**DATASET EXCERPTS:**
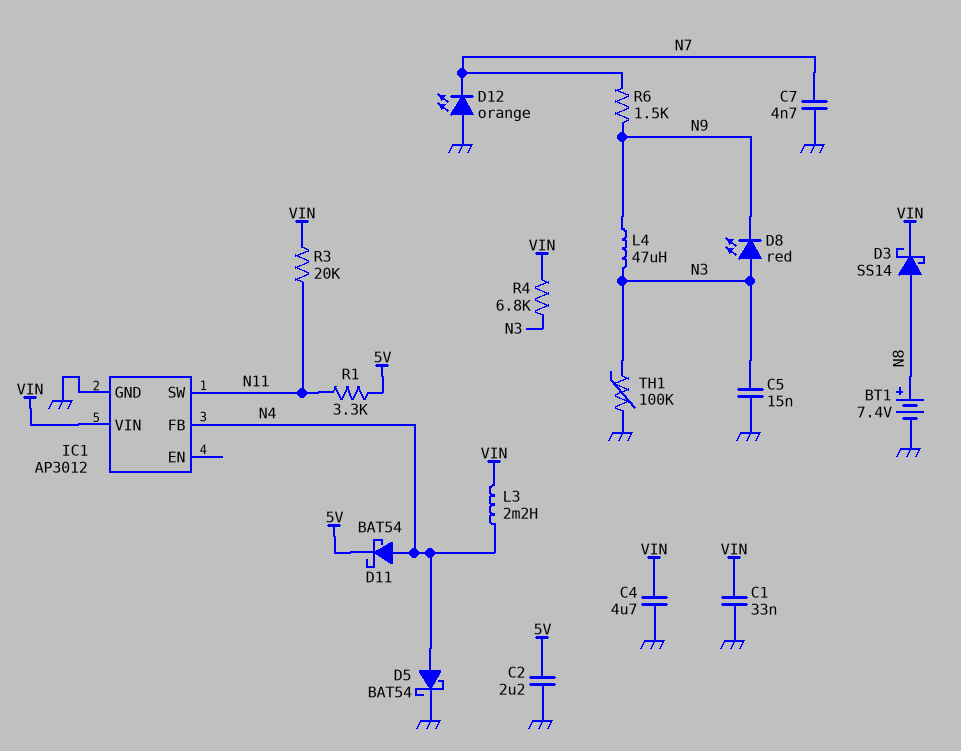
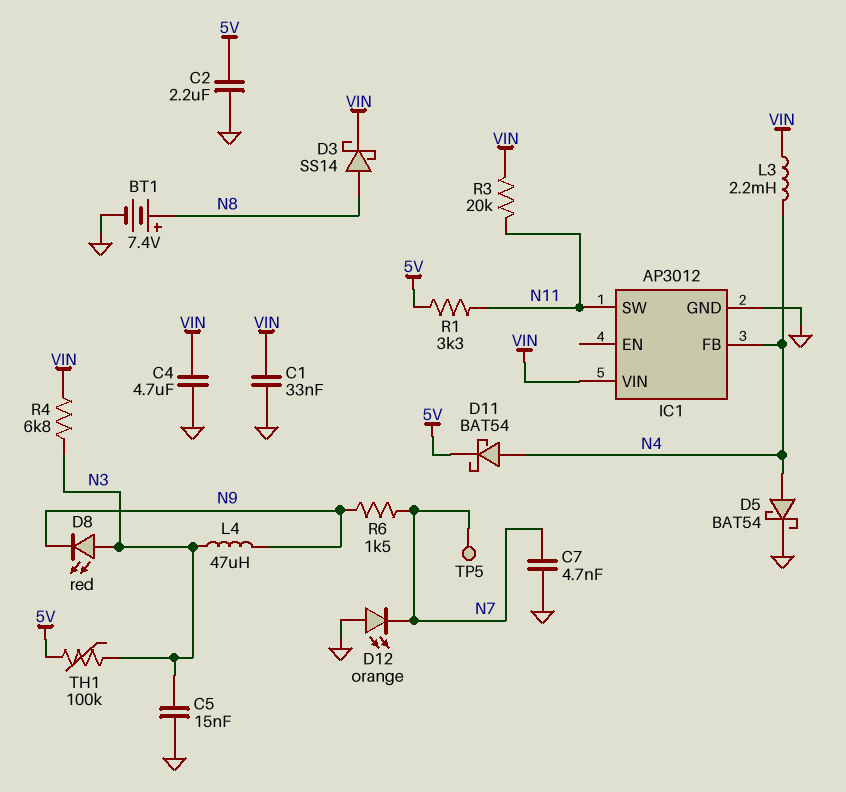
TH1: 100k (GND, N3) -> 100k (5V, N3)
TP5: none -> test point (N7)

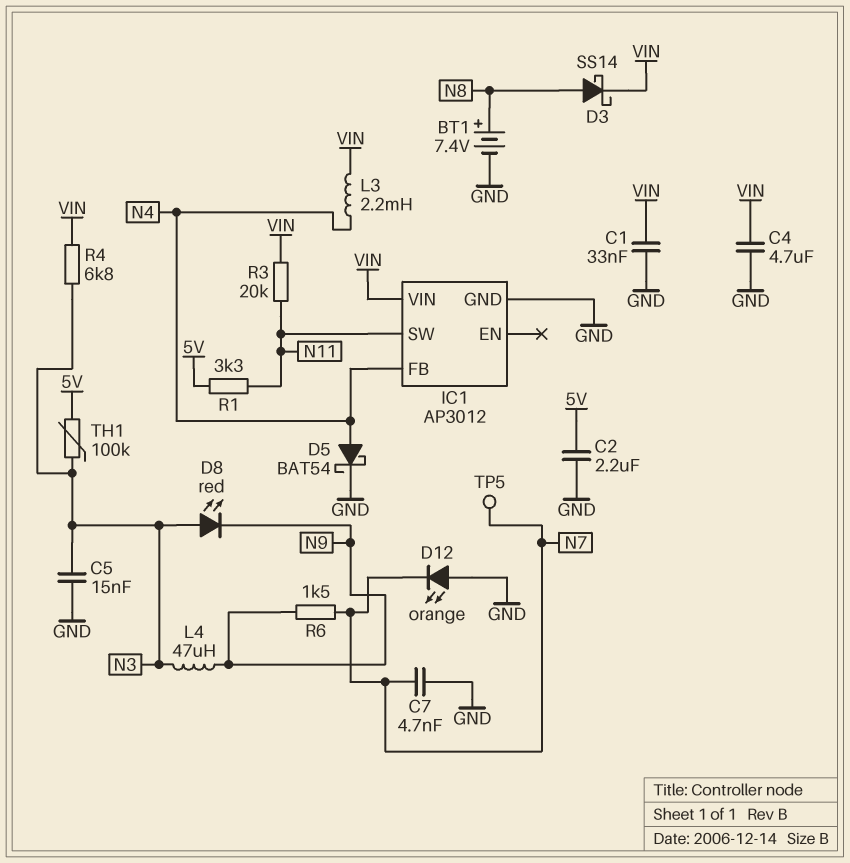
D11: schottky BAT54 (A N4, K 5V) -> none

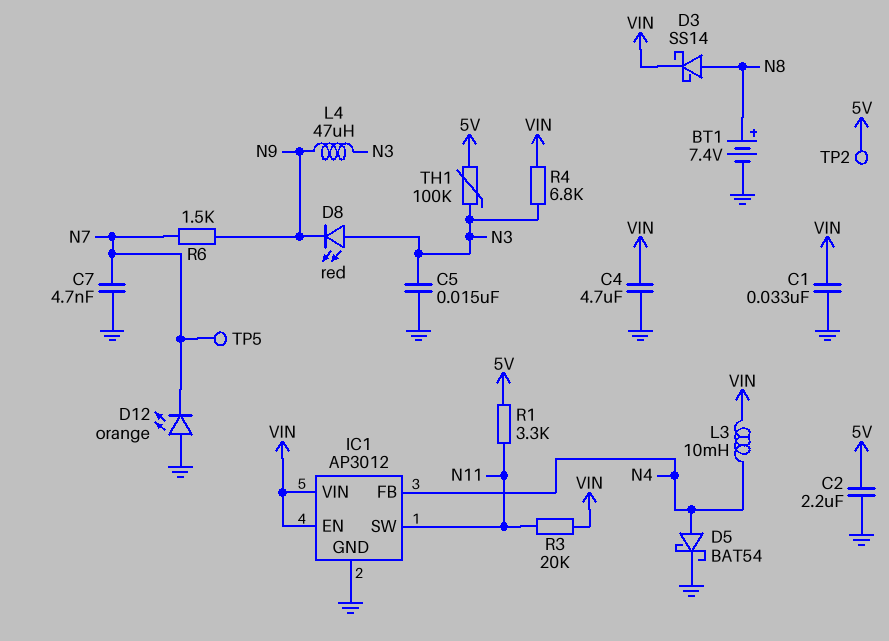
IC1 pin EN: none -> VIN
L3: 2.2mH (N4, VIN) -> 10mH (N4, VIN)
TP2: none -> test point (5V)

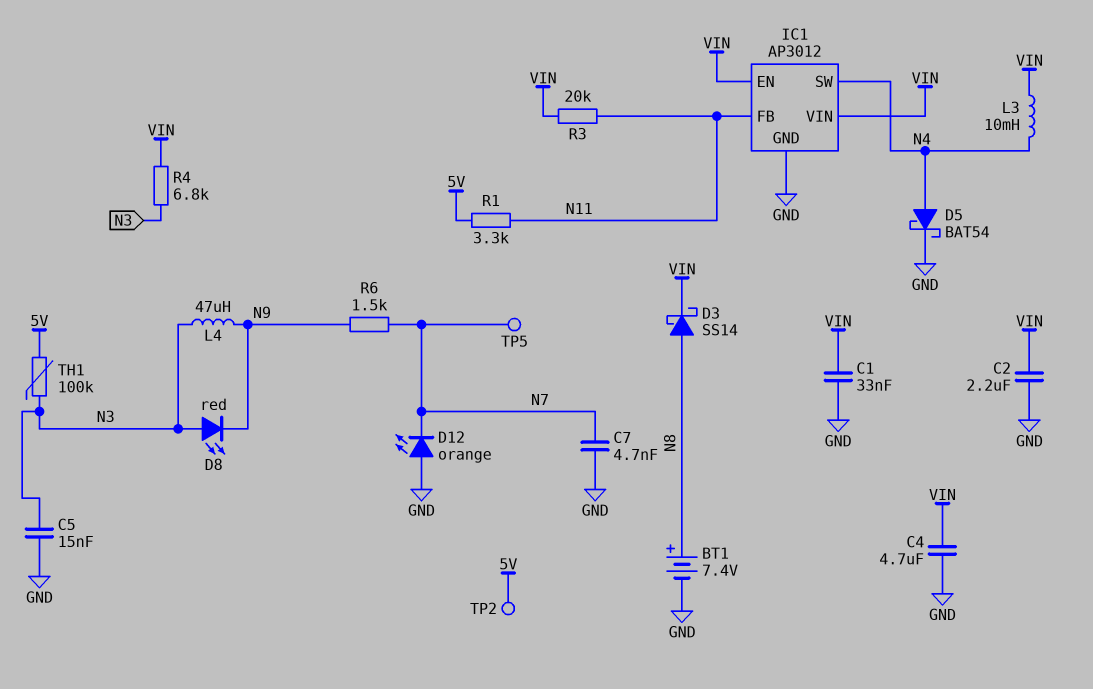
C2: 2.2uF (5V, GND) -> 2.2uF (GND, VIN)
IC1 pin FB: N4 -> N11
IC1 pin SW: N11 -> N4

**TASK DIRECTIONS:** Which lines in the material contain the word "test"? Pull each of them out.

**OUTPUT OF THE TASK:**
TP5: none -> test point (N7)
TP2: none -> test point (5V)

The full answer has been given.